▶ [Exercise goal]: Count every line in the data below that includes "round", and give only the result.
--------------------------------------------------
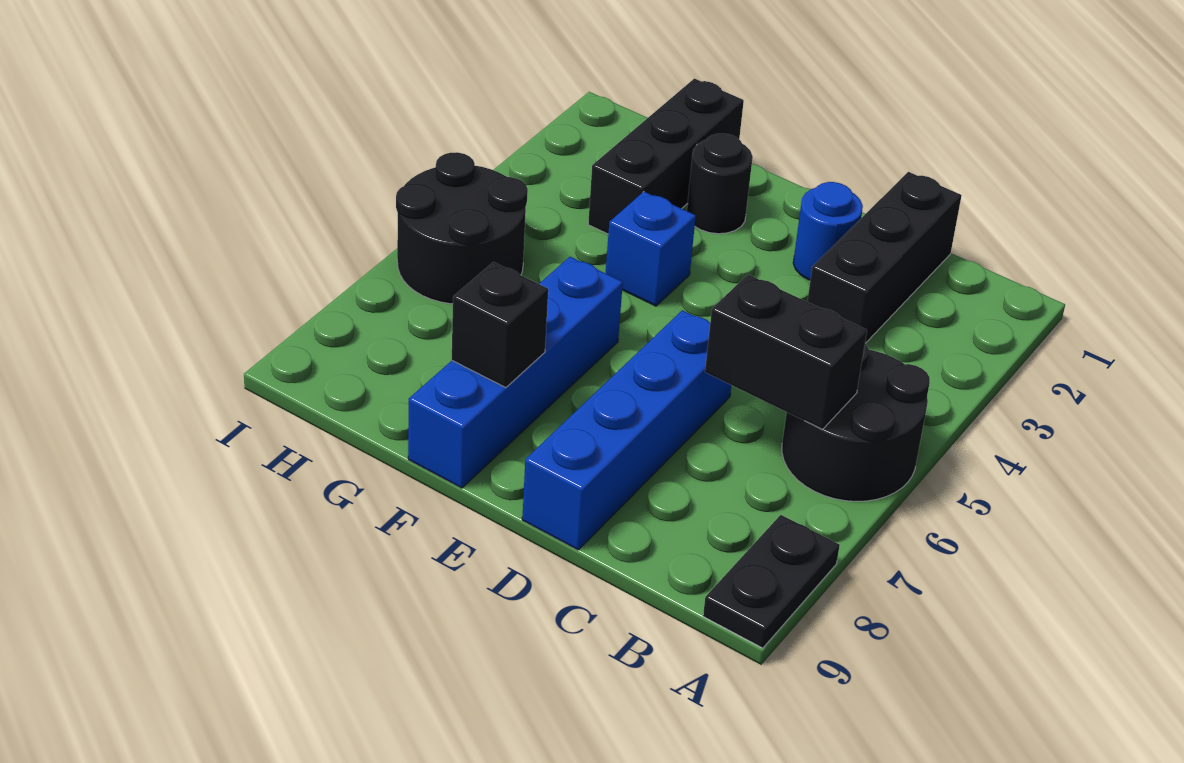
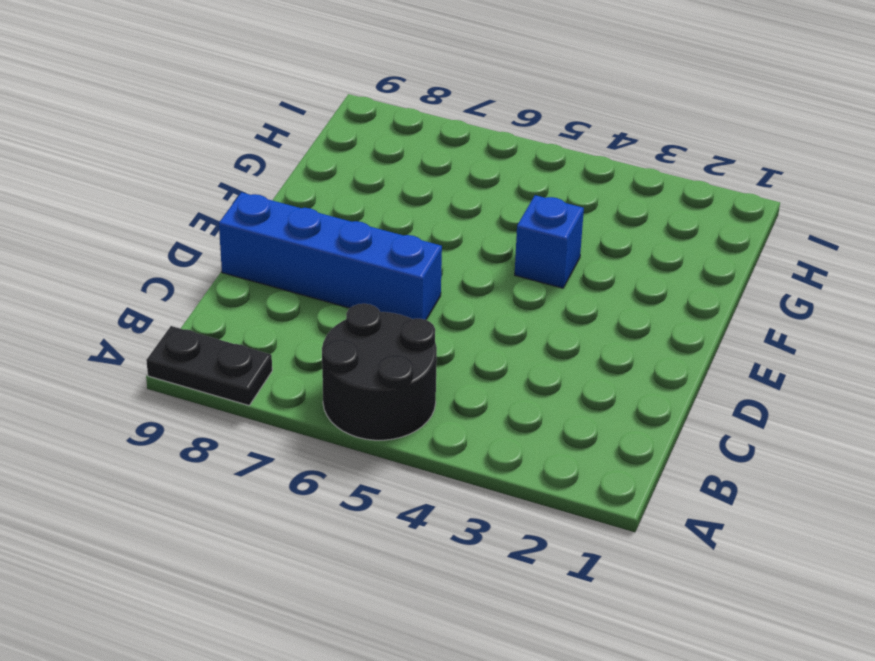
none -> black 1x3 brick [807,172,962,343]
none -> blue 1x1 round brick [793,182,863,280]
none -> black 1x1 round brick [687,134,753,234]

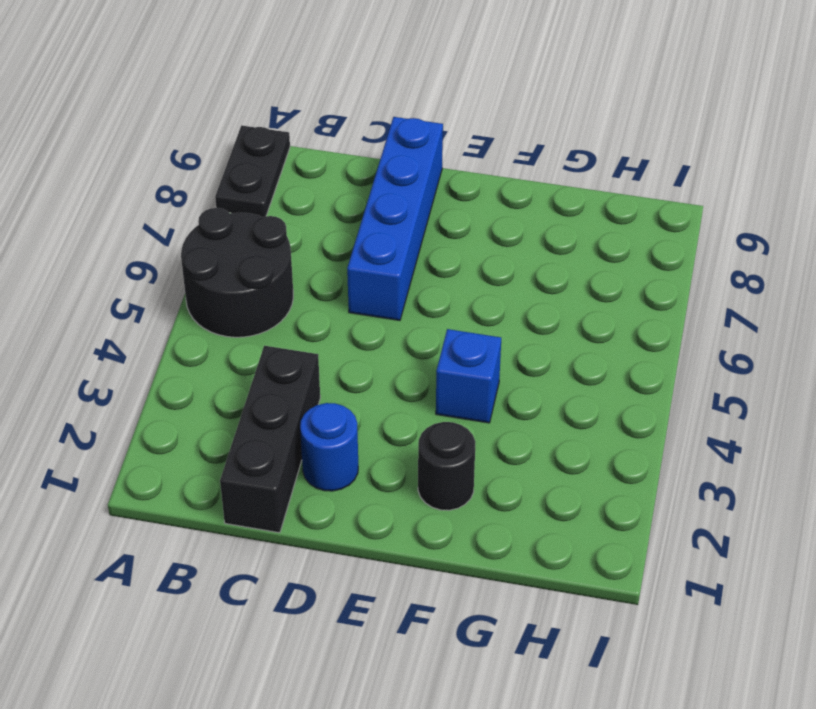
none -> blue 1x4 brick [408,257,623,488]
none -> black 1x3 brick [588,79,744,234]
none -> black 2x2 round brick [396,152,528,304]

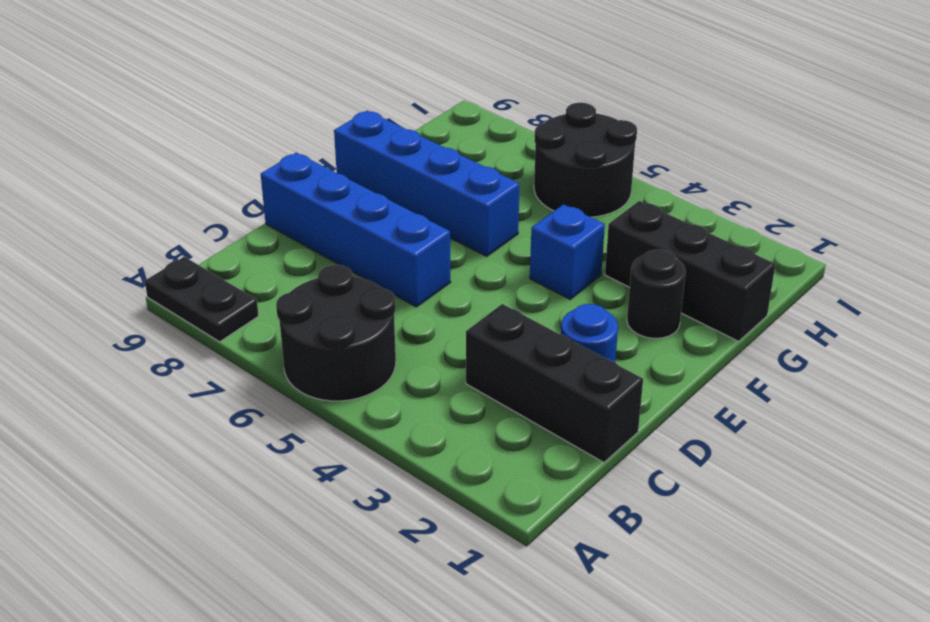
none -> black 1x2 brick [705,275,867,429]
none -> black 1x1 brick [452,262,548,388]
--------------------------------------------------
▶ [Solution below]: 3